### [Goal of the exercise]
Only one stretch of the data below should be repeated: the lines from the line containing "brown cylinder: 13 -> 12" through the line containing "orange cylinder: 8 -> 7", inclusive, exactly as they are.

### [Provided material]
BEGIN
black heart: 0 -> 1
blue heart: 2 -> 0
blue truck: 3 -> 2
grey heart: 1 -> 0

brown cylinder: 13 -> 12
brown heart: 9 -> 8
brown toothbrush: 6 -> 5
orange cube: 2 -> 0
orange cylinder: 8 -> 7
END
BEGIN
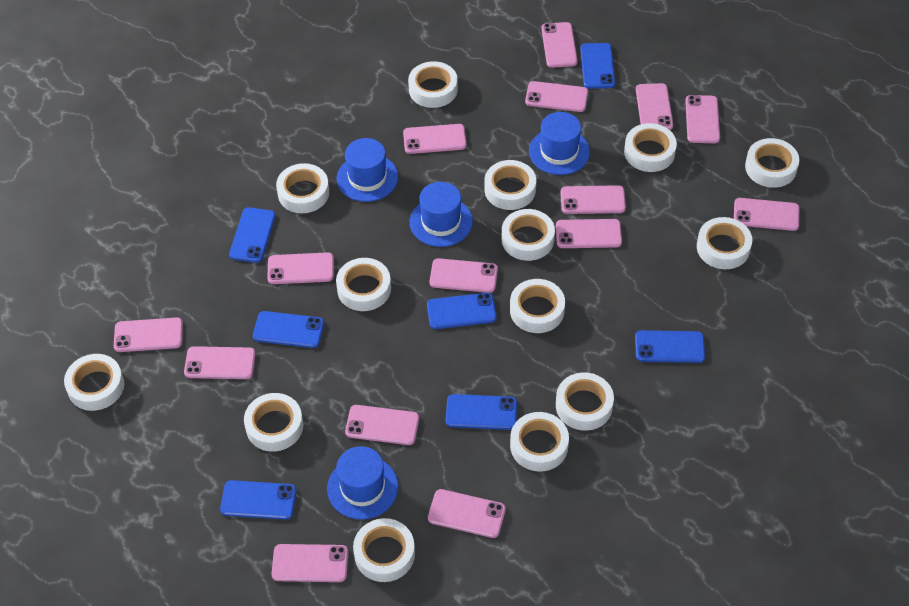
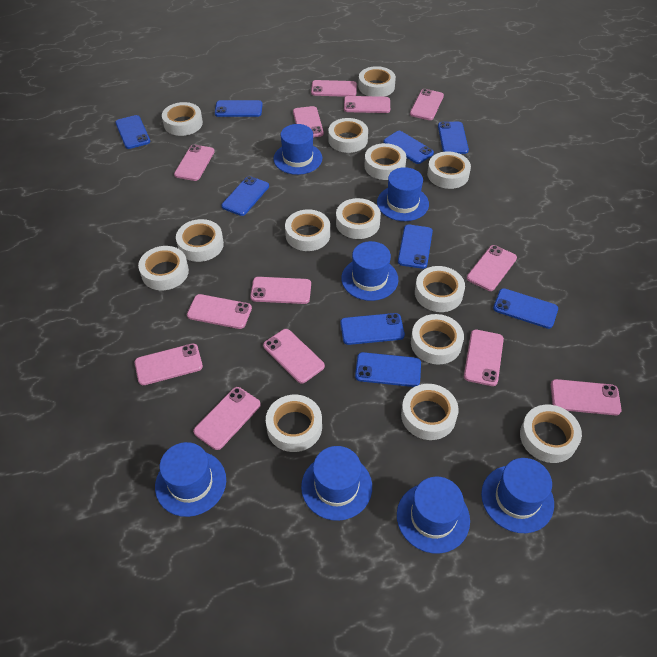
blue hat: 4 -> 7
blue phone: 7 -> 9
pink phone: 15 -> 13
END
BEGIN
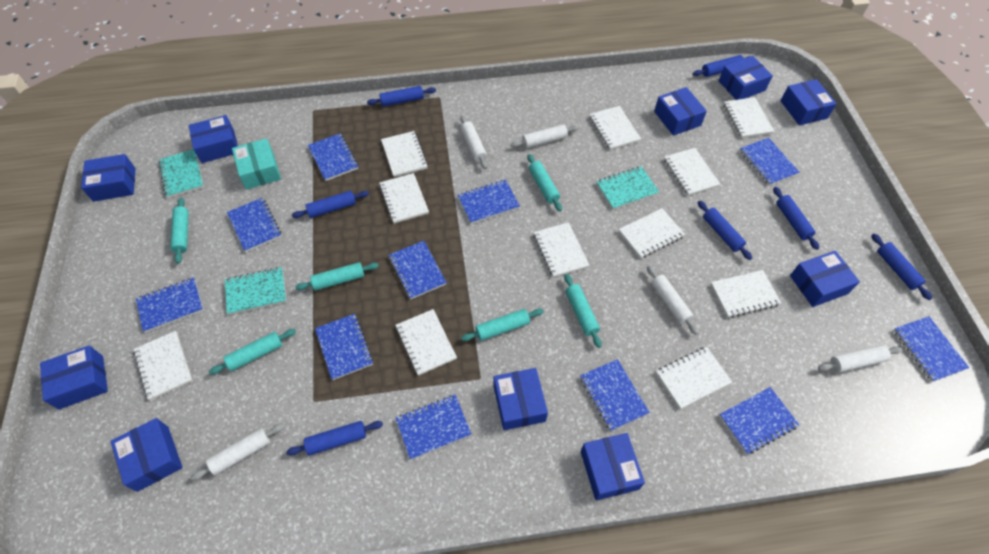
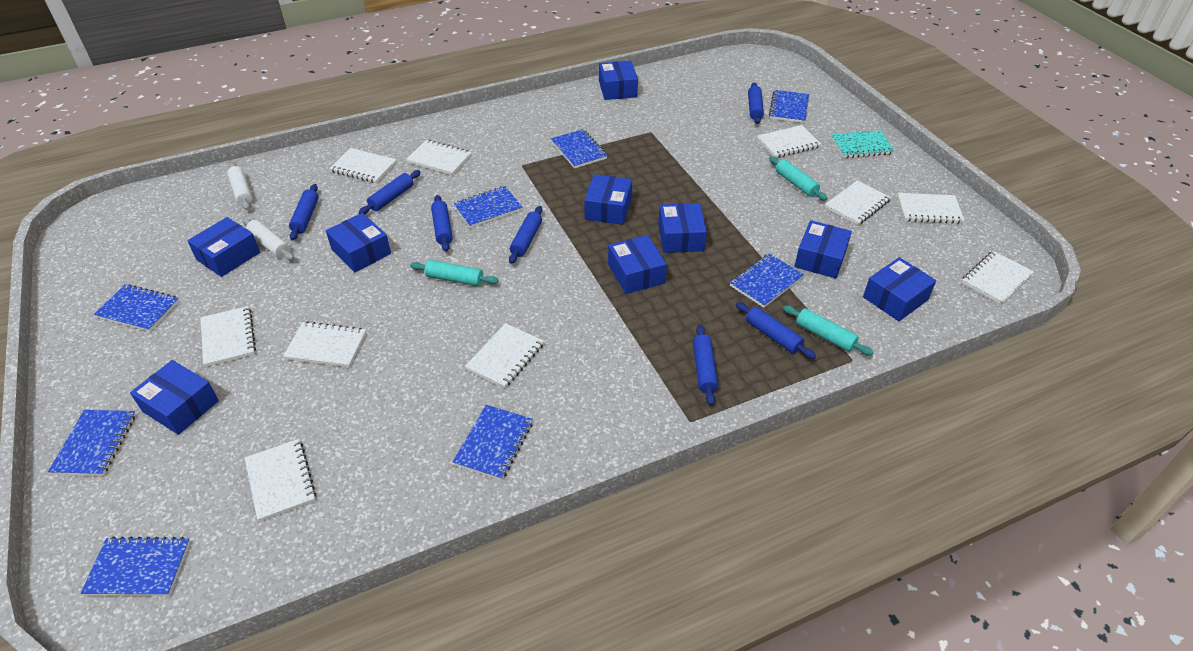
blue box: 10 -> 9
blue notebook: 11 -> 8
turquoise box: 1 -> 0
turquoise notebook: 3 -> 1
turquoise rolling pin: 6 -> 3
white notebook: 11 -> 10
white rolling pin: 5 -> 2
END
### [Response to this exercise]
brown cylinder: 13 -> 12
brown heart: 9 -> 8
brown toothbrush: 6 -> 5
orange cube: 2 -> 0
orange cylinder: 8 -> 7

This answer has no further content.